(DATA SUPPLIED)

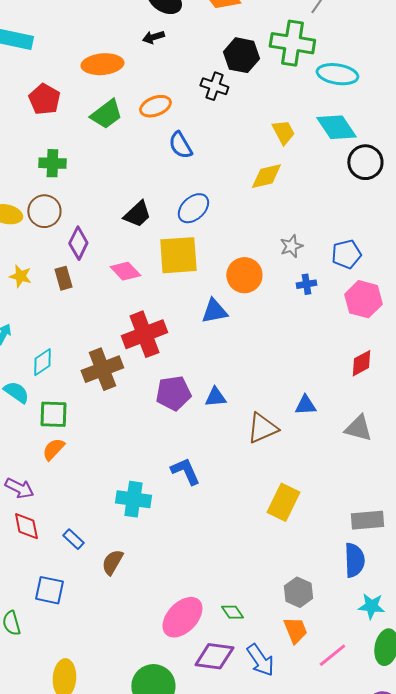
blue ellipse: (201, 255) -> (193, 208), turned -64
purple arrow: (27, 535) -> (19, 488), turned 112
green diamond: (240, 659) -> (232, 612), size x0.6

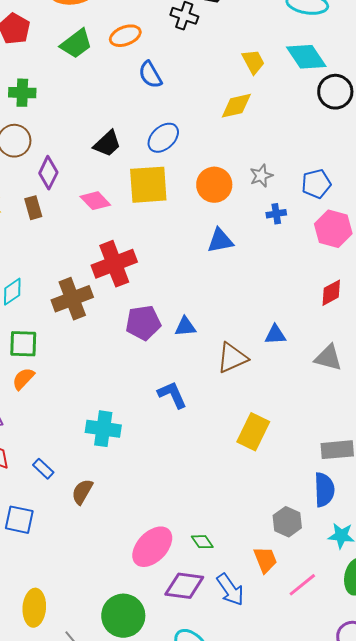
orange circle: (244, 275) -> (214, 185), moved
blue triangle: (214, 311) -> (220, 241), moved
blue L-shape: (185, 471) -> (172, 395), moved
gray hexagon: (298, 592) -> (287, 522), moved

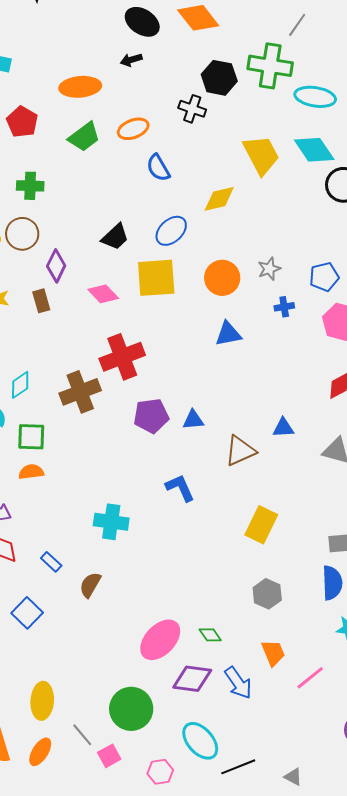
yellow trapezoid: (253, 62) -> (261, 155), size x1.6
yellow diamond: (236, 106) -> (219, 199), moved
orange semicircle: (23, 379) -> (31, 472), turned 40
blue square: (19, 520) -> (27, 613), turned 32
gray hexagon: (287, 522) -> (267, 594), moved

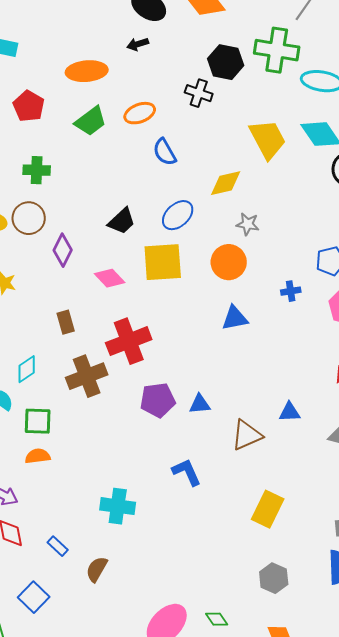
gray star: (269, 269) -> (248, 224), moved, turned 30
brown rectangle: (41, 301) -> (66, 322), moved

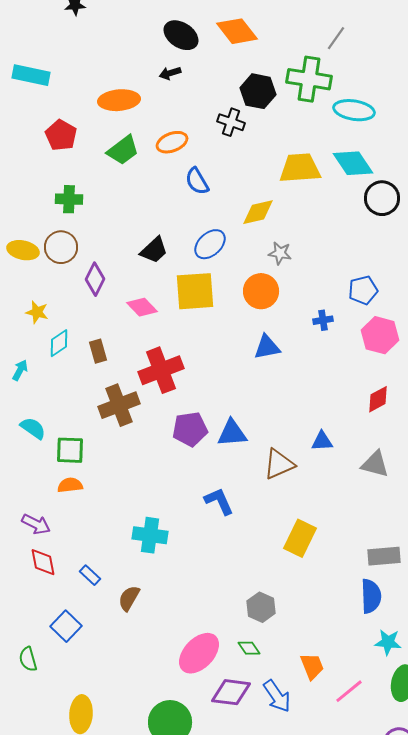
yellow trapezoid: (268, 139) -> (300, 168), turned -66
cyan diamond: (27, 369) -> (59, 343), moved
blue triangle: (200, 404) -> (232, 433), size x1.4
gray hexagon: (274, 578) -> (261, 607), moved

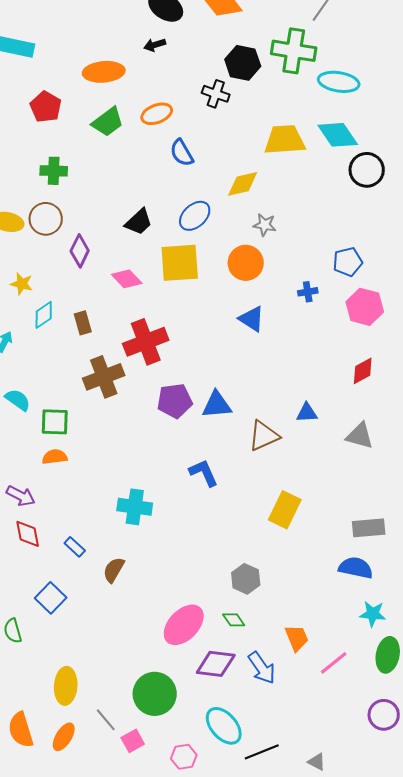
blue triangle: (267, 347) -> (252, 319), turned 44
blue semicircle: (371, 596) -> (356, 568), turned -76

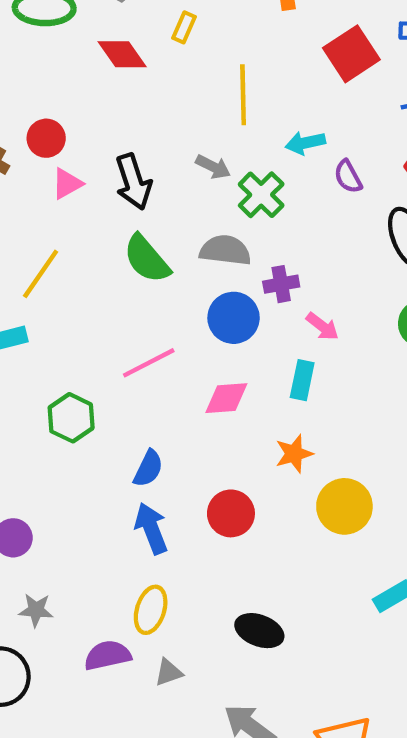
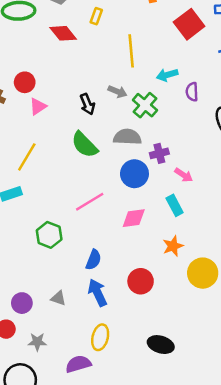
purple semicircle: (348, 177) -> (192, 92), turned 30
black arrow: (133, 182) -> (87, 104), moved, size x0.7
cyan rectangle: (302, 380) -> (175, 205), turned -36
gray triangle: (169, 672) -> (58, 298), moved, turned 42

(REQUIREMENT)
Reproduce all the data as it stands. The pictures are not part of the copy.

(RESPONSE TO THE TASK)
blue ellipse: (201, 255) -> (193, 208), turned -64
purple arrow: (27, 535) -> (19, 488), turned 112
green diamond: (240, 659) -> (232, 612), size x0.6

orange circle: (244, 275) -> (214, 185), moved
blue triangle: (214, 311) -> (220, 241), moved
blue L-shape: (185, 471) -> (172, 395), moved
gray hexagon: (298, 592) -> (287, 522), moved

yellow trapezoid: (253, 62) -> (261, 155), size x1.6
yellow diamond: (236, 106) -> (219, 199), moved
orange semicircle: (23, 379) -> (31, 472), turned 40
blue square: (19, 520) -> (27, 613), turned 32
gray hexagon: (287, 522) -> (267, 594), moved

gray star: (269, 269) -> (248, 224), moved, turned 30
brown rectangle: (41, 301) -> (66, 322), moved

yellow trapezoid: (268, 139) -> (300, 168), turned -66
cyan diamond: (27, 369) -> (59, 343), moved
blue triangle: (200, 404) -> (232, 433), size x1.4
gray hexagon: (274, 578) -> (261, 607), moved

blue triangle: (267, 347) -> (252, 319), turned 44
blue semicircle: (371, 596) -> (356, 568), turned -76

purple semicircle: (348, 177) -> (192, 92), turned 30
black arrow: (133, 182) -> (87, 104), moved, size x0.7
cyan rectangle: (302, 380) -> (175, 205), turned -36
gray triangle: (169, 672) -> (58, 298), moved, turned 42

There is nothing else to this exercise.